-- HOW TO COMPLETE THIS TASK --
Count the lines below that contain the word "grey", and reply with that number alone.

(Dataset records)
────────────────────
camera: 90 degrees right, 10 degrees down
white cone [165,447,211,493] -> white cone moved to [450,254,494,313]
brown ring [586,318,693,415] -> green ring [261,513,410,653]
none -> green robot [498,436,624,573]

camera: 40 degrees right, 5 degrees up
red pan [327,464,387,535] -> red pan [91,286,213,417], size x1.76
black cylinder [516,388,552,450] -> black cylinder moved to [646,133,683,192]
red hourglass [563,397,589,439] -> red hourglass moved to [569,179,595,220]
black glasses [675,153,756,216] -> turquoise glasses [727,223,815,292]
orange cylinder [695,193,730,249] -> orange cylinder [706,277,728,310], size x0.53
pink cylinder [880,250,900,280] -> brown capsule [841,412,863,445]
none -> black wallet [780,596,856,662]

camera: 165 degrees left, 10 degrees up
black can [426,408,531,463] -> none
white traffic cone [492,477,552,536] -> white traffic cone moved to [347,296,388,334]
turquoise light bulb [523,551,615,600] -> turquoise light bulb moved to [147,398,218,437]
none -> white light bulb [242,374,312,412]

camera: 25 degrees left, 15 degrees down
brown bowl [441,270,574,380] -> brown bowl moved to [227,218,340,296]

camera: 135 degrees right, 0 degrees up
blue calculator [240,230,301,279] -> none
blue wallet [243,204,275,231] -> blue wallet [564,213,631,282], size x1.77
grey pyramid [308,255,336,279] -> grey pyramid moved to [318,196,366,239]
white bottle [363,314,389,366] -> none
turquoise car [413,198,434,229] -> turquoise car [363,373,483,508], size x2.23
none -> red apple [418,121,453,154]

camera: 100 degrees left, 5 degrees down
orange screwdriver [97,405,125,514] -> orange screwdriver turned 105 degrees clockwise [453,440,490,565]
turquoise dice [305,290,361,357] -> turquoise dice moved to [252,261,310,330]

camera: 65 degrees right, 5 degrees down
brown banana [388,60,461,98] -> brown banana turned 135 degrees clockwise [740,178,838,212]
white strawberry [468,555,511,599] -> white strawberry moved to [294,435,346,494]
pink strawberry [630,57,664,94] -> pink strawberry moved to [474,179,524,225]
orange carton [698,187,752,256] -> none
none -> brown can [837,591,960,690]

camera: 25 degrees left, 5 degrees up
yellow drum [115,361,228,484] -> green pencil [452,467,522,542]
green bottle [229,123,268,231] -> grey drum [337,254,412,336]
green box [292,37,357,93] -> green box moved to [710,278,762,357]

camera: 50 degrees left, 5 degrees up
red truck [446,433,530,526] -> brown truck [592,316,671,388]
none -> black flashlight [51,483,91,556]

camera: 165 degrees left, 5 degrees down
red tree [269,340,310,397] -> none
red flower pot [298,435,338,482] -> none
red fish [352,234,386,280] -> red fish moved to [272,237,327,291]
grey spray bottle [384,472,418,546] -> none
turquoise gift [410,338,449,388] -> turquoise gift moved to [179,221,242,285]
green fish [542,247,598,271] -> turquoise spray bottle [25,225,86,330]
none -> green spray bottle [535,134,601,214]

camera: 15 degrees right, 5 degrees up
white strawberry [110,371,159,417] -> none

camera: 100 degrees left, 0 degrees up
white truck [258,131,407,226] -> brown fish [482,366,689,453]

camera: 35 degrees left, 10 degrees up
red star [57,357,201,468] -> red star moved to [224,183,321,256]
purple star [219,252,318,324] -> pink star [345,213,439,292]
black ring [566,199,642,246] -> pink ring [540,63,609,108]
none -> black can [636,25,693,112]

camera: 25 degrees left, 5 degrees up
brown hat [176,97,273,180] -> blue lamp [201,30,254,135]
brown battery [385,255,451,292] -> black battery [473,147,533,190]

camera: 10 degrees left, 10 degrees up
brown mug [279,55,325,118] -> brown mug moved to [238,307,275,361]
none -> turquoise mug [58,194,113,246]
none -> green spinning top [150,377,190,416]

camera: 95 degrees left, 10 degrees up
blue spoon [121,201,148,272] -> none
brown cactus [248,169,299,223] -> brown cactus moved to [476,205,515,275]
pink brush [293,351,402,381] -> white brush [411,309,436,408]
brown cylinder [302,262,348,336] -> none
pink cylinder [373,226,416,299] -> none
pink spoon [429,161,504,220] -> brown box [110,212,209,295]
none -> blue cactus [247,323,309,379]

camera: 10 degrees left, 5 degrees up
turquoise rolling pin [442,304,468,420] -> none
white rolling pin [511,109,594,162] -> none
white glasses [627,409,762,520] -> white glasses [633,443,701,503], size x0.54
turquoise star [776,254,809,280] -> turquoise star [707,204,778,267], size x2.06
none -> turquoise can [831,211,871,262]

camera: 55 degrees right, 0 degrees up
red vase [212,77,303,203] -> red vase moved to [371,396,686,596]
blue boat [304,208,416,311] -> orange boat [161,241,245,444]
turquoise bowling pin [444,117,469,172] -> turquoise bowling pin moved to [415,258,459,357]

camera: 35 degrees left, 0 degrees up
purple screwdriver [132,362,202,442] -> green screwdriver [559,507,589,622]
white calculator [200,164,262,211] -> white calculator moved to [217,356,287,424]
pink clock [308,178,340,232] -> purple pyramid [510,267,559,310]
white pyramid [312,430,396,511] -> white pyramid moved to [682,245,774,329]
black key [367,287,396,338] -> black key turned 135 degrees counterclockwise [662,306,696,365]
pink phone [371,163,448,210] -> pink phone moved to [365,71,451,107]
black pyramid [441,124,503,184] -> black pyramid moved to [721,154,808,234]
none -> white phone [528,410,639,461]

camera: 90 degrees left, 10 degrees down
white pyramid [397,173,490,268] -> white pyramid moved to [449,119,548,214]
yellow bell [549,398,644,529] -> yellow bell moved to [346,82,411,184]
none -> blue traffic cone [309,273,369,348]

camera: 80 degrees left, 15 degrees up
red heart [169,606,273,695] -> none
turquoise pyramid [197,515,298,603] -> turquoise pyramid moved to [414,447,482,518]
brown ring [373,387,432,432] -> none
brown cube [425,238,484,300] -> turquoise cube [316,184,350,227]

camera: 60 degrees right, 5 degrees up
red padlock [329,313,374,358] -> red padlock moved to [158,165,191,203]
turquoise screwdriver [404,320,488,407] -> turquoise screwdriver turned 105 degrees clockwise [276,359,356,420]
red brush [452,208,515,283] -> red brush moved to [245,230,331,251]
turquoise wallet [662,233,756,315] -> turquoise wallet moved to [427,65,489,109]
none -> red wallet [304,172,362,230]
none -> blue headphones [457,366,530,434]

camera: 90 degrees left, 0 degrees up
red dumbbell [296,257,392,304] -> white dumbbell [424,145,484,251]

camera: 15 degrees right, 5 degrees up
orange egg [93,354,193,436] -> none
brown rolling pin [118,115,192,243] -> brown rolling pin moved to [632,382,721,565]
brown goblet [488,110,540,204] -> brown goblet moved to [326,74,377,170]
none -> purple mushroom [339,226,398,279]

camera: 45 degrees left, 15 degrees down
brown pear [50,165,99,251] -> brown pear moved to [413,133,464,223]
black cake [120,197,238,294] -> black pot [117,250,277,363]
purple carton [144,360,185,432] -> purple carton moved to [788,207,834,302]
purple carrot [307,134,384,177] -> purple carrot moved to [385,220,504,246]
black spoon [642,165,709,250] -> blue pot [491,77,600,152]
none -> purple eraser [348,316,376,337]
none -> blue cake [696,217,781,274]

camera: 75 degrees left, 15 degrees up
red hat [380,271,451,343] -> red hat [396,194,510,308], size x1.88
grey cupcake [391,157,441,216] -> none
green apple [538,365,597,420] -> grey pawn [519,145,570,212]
────────────────────
-- THE ANSWER --
5